### Exercise
Locate, in the data below, the line that contains "R209: 100 (COIL, DGND) -> none" and the line that contains "IC203 pin in-: +5V -> N3"; reproduce exactly those two lines and every line between them, nothing more.

### Input records
──────

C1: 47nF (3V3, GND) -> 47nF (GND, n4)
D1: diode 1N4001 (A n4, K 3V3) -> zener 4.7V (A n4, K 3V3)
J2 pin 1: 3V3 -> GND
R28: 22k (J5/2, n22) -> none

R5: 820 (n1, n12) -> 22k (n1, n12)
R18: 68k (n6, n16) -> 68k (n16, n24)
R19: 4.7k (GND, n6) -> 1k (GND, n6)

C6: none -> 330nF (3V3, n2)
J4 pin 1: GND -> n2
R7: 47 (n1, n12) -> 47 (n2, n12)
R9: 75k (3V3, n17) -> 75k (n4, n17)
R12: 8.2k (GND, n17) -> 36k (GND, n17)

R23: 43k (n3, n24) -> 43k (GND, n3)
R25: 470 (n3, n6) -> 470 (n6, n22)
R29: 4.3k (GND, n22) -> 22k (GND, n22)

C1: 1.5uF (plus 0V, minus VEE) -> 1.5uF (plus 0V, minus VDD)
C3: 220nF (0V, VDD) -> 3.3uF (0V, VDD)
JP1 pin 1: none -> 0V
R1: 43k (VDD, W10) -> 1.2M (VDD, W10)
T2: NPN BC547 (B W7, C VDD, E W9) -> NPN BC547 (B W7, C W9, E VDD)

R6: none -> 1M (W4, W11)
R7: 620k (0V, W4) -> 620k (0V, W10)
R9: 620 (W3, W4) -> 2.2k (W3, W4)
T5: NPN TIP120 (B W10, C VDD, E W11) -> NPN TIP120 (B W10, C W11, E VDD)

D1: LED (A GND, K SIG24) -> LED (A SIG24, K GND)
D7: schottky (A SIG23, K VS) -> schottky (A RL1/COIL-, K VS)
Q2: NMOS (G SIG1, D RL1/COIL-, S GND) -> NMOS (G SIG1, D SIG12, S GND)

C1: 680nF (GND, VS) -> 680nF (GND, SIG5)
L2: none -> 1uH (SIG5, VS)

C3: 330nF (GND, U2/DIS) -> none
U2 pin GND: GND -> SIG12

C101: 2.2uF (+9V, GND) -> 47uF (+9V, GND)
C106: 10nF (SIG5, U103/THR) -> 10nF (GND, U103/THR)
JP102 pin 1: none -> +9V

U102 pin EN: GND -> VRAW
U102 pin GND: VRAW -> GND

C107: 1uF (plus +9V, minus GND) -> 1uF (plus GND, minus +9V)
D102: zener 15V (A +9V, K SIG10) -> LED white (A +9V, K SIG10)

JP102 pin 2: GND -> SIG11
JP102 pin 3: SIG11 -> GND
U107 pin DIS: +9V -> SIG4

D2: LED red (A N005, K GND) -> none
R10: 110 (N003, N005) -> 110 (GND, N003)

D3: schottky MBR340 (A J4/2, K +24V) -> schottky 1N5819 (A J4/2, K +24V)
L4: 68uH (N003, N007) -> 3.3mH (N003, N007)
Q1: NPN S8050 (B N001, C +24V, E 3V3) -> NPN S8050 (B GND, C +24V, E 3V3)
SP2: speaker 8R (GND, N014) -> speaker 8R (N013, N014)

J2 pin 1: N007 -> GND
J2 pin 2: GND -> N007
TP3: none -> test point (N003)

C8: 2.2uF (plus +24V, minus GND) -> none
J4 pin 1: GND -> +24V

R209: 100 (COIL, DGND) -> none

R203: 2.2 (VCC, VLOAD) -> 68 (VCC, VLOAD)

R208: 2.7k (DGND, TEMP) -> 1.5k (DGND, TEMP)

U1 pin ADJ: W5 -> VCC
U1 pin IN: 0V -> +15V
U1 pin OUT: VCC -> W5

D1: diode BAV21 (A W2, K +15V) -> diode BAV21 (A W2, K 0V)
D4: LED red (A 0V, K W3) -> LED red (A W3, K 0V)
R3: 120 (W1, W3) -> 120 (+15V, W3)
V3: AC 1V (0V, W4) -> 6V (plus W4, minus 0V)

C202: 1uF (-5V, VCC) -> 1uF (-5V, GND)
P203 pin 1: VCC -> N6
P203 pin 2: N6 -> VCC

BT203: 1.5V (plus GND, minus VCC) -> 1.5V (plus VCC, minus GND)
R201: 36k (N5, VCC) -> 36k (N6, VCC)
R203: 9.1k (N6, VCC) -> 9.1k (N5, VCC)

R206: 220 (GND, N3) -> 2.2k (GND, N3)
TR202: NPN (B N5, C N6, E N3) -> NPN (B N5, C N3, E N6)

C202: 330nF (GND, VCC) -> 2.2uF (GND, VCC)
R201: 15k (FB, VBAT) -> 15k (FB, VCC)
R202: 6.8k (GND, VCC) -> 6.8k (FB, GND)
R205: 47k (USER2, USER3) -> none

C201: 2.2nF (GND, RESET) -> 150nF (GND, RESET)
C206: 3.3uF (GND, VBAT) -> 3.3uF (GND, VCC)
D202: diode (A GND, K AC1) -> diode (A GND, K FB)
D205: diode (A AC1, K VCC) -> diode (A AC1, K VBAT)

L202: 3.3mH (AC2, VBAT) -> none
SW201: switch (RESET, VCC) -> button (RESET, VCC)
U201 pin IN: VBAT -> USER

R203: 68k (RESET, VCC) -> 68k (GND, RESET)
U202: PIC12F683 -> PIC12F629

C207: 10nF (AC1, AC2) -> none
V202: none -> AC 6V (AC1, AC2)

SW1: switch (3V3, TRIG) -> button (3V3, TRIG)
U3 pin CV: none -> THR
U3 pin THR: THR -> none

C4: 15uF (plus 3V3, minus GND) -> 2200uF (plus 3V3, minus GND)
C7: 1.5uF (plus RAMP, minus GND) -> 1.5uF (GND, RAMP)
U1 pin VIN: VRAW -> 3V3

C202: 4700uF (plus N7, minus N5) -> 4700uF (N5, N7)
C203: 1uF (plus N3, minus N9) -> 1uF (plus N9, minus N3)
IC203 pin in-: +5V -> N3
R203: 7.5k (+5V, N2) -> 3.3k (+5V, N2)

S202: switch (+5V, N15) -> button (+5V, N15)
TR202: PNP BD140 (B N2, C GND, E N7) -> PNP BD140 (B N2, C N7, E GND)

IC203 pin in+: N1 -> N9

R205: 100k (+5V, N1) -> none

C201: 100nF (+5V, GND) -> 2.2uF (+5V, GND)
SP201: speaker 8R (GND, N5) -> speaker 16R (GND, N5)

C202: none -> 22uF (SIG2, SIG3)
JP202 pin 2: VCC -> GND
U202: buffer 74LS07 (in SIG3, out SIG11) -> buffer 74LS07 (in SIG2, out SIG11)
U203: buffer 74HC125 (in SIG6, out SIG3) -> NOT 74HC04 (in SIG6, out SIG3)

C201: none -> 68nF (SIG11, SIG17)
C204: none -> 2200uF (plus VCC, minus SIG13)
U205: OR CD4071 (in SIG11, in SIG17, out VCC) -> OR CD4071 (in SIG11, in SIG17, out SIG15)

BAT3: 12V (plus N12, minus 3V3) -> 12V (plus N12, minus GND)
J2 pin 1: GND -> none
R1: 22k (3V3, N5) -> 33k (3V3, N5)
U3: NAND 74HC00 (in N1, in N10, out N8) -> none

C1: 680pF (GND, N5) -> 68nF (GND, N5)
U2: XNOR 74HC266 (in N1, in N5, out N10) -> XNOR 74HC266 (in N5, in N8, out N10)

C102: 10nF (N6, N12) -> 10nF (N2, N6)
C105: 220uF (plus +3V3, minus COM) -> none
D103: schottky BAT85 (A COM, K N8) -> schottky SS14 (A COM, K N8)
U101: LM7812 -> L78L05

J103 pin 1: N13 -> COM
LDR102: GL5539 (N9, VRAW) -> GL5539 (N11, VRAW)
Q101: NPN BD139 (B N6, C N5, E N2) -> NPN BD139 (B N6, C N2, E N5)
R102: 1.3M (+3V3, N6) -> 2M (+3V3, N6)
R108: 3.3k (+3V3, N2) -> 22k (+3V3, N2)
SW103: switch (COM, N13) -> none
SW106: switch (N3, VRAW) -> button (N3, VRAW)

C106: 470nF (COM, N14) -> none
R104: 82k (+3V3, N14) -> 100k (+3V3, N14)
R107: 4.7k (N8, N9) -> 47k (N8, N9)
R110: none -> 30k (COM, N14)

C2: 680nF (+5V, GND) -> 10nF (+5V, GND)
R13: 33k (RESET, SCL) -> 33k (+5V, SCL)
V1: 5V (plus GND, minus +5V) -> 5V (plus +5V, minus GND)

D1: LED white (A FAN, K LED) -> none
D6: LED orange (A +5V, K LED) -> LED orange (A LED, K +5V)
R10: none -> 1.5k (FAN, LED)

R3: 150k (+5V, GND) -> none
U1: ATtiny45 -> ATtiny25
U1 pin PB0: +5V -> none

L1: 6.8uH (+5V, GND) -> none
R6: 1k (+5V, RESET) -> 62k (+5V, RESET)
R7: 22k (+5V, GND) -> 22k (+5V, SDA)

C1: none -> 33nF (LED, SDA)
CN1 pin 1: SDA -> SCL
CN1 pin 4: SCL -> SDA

──────

### Written response
R209: 100 (COIL, DGND) -> none

R203: 2.2 (VCC, VLOAD) -> 68 (VCC, VLOAD)

R208: 2.7k (DGND, TEMP) -> 1.5k (DGND, TEMP)

U1 pin ADJ: W5 -> VCC
U1 pin IN: 0V -> +15V
U1 pin OUT: VCC -> W5

D1: diode BAV21 (A W2, K +15V) -> diode BAV21 (A W2, K 0V)
D4: LED red (A 0V, K W3) -> LED red (A W3, K 0V)
R3: 120 (W1, W3) -> 120 (+15V, W3)
V3: AC 1V (0V, W4) -> 6V (plus W4, minus 0V)

C202: 1uF (-5V, VCC) -> 1uF (-5V, GND)
P203 pin 1: VCC -> N6
P203 pin 2: N6 -> VCC

BT203: 1.5V (plus GND, minus VCC) -> 1.5V (plus VCC, minus GND)
R201: 36k (N5, VCC) -> 36k (N6, VCC)
R203: 9.1k (N6, VCC) -> 9.1k (N5, VCC)

R206: 220 (GND, N3) -> 2.2k (GND, N3)
TR202: NPN (B N5, C N6, E N3) -> NPN (B N5, C N3, E N6)

C202: 330nF (GND, VCC) -> 2.2uF (GND, VCC)
R201: 15k (FB, VBAT) -> 15k (FB, VCC)
R202: 6.8k (GND, VCC) -> 6.8k (FB, GND)
R205: 47k (USER2, USER3) -> none

C201: 2.2nF (GND, RESET) -> 150nF (GND, RESET)
C206: 3.3uF (GND, VBAT) -> 3.3uF (GND, VCC)
D202: diode (A GND, K AC1) -> diode (A GND, K FB)
D205: diode (A AC1, K VCC) -> diode (A AC1, K VBAT)

L202: 3.3mH (AC2, VBAT) -> none
SW201: switch (RESET, VCC) -> button (RESET, VCC)
U201 pin IN: VBAT -> USER

R203: 68k (RESET, VCC) -> 68k (GND, RESET)
U202: PIC12F683 -> PIC12F629

C207: 10nF (AC1, AC2) -> none
V202: none -> AC 6V (AC1, AC2)

SW1: switch (3V3, TRIG) -> button (3V3, TRIG)
U3 pin CV: none -> THR
U3 pin THR: THR -> none

C4: 15uF (plus 3V3, minus GND) -> 2200uF (plus 3V3, minus GND)
C7: 1.5uF (plus RAMP, minus GND) -> 1.5uF (GND, RAMP)
U1 pin VIN: VRAW -> 3V3

C202: 4700uF (plus N7, minus N5) -> 4700uF (N5, N7)
C203: 1uF (plus N3, minus N9) -> 1uF (plus N9, minus N3)
IC203 pin in-: +5V -> N3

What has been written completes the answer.